▶ _Data section_:
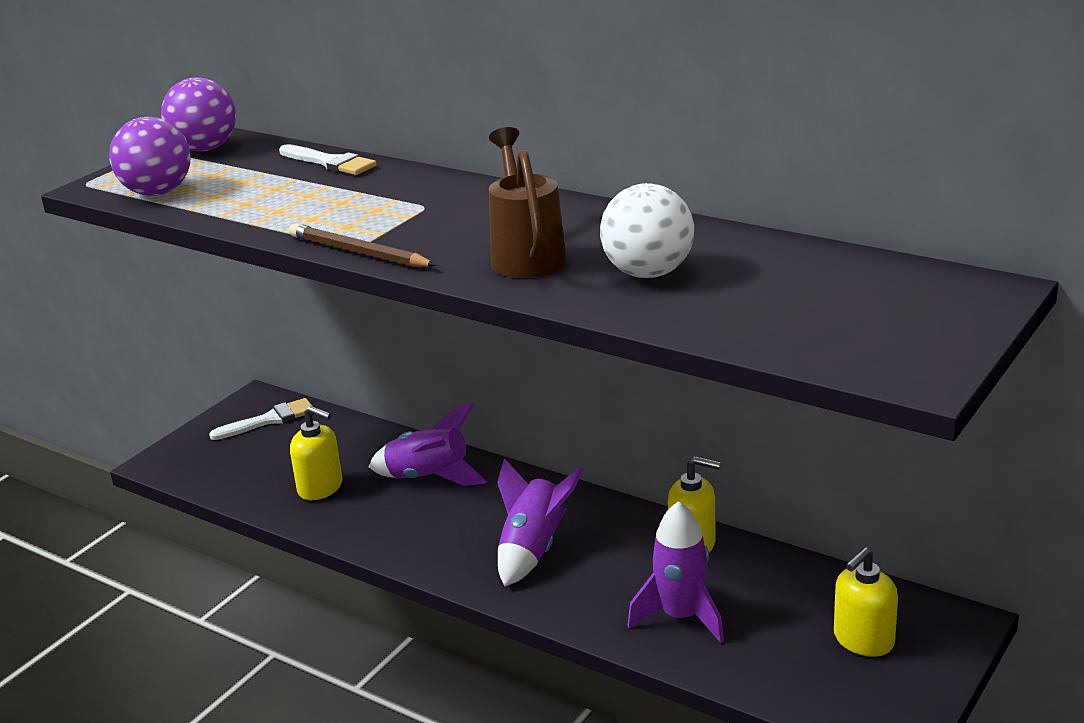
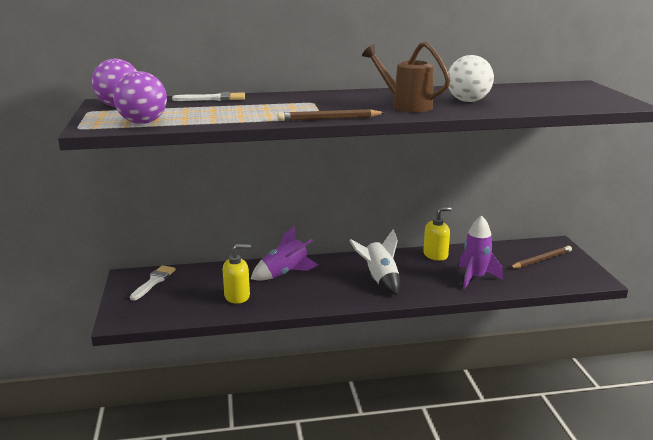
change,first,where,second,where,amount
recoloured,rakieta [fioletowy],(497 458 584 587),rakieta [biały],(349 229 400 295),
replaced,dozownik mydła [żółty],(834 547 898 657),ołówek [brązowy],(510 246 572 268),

▶ _What the task asks_: The line that contains "recoloured,rakieta [fioletowy],(497 458", the final line of the listing, and every line between them are to be retyped exactly; nothing else.

▶ _Reply to the exercise_:
recoloured,rakieta [fioletowy],(497 458 584 587),rakieta [biały],(349 229 400 295),
replaced,dozownik mydła [żółty],(834 547 898 657),ołówek [brązowy],(510 246 572 268),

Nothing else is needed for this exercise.